EXERCISE AIM » From the listing below, extract each line containing the string "cyan".

START INFORMATION SHOWN

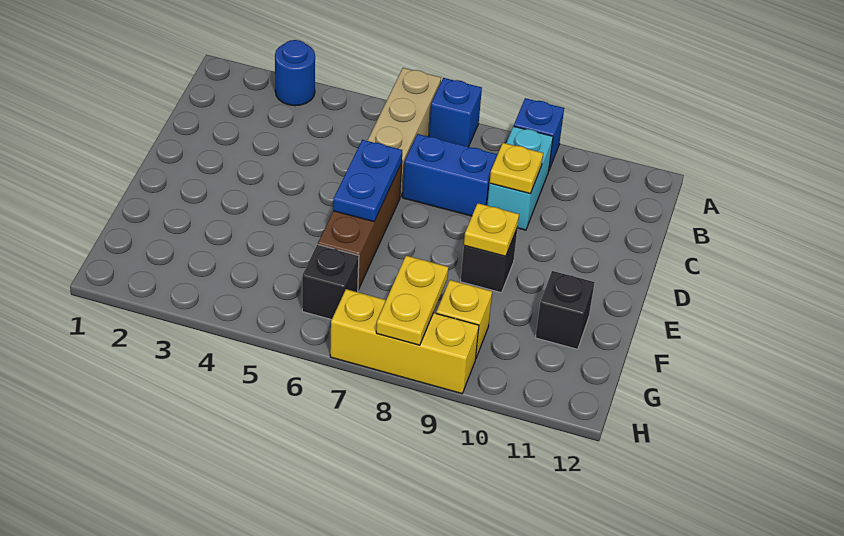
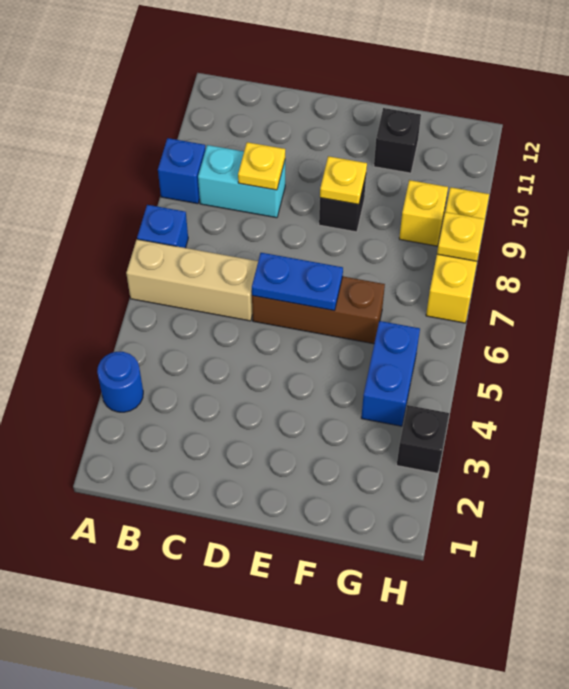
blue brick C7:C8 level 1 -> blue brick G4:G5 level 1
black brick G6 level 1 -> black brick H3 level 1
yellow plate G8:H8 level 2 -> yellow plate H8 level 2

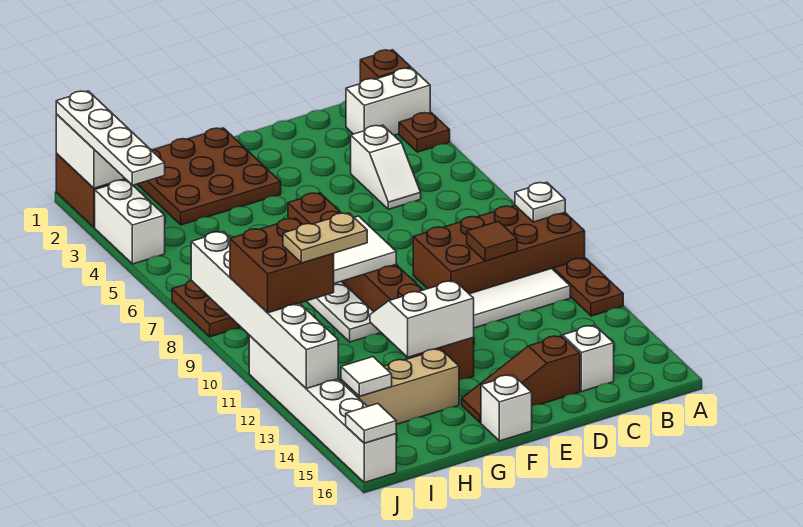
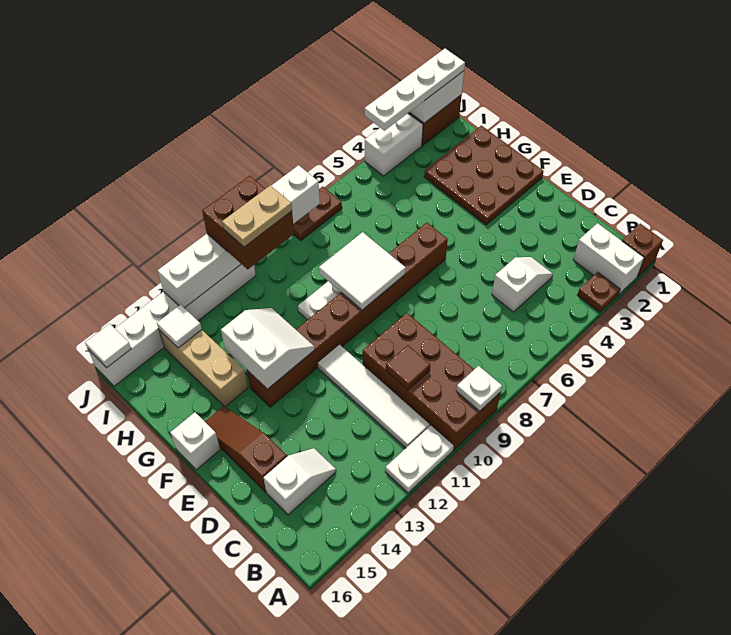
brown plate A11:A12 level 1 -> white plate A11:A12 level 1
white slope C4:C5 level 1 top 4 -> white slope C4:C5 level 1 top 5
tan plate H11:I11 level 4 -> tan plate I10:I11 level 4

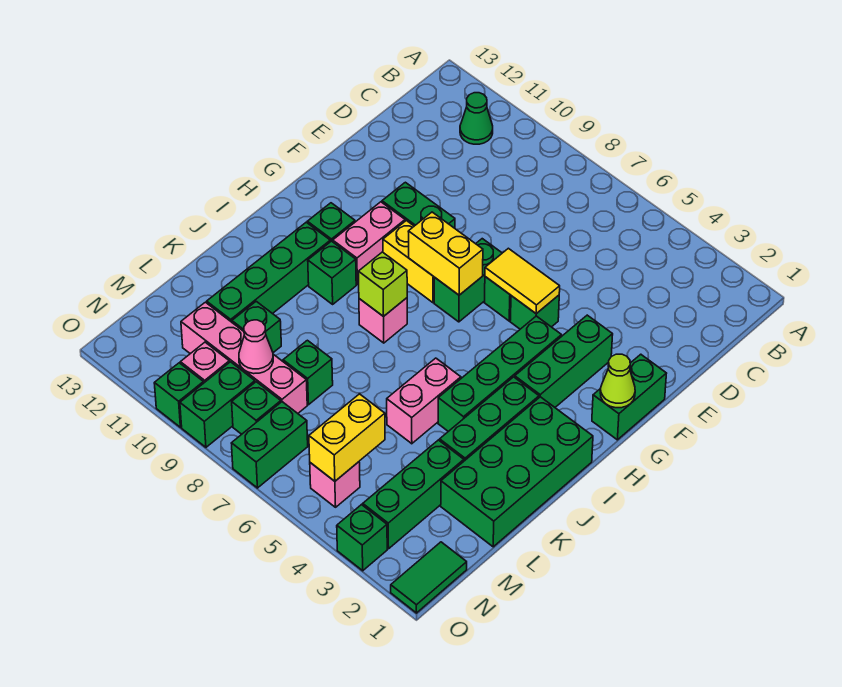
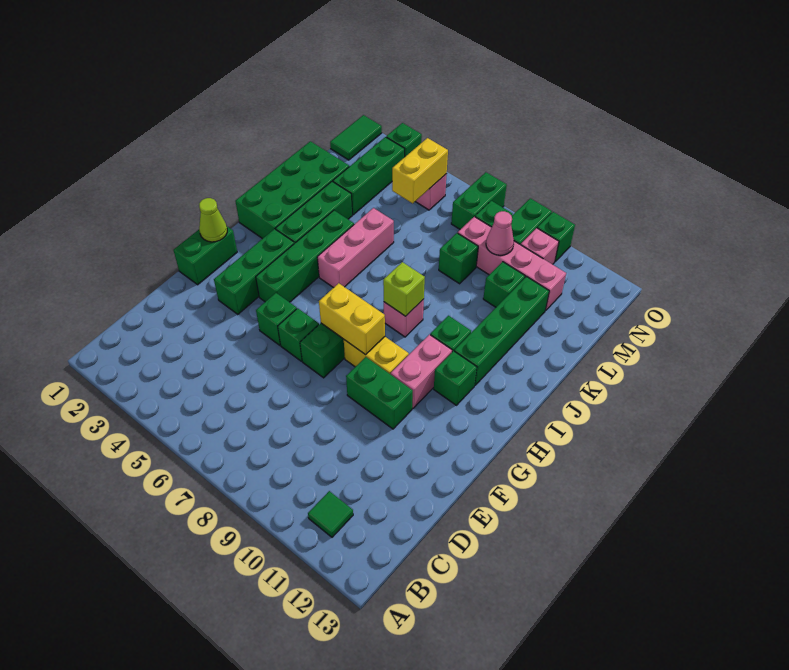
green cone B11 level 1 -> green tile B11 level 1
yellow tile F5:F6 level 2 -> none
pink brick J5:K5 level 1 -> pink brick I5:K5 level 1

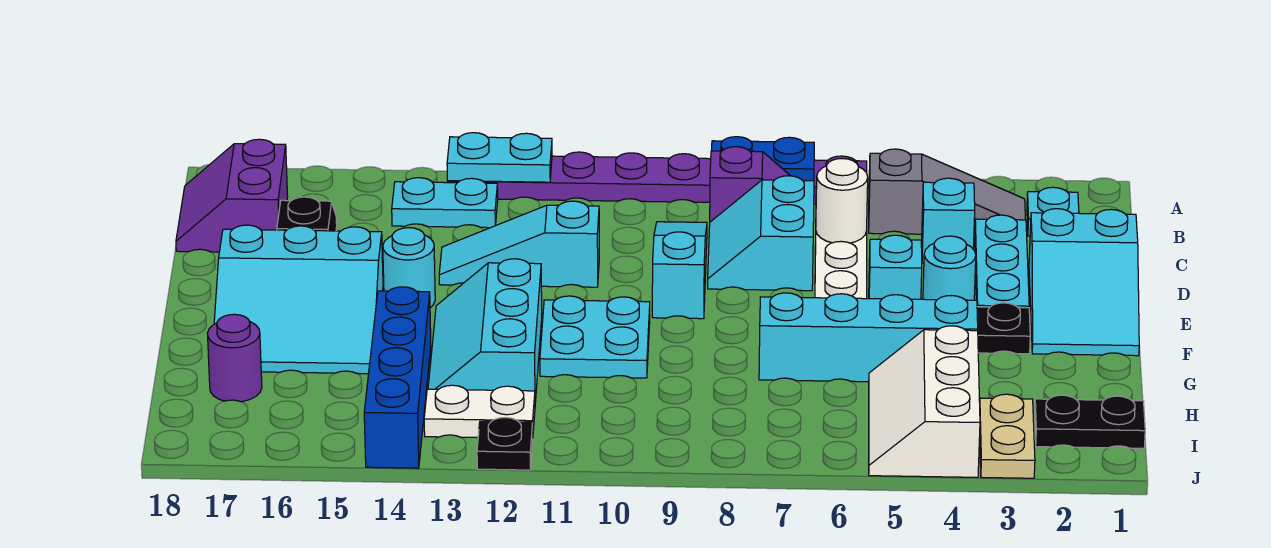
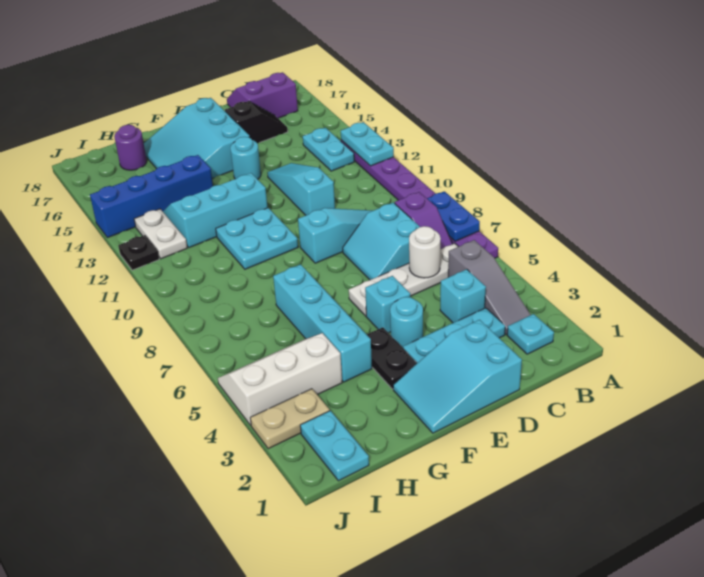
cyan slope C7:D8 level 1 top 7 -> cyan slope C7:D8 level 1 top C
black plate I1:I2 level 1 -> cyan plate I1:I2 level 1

END INFORMATION SHOWN

ANSWER SPACE »
cyan slope C7:D8 level 1 top 7 -> cyan slope C7:D8 level 1 top C
black plate I1:I2 level 1 -> cyan plate I1:I2 level 1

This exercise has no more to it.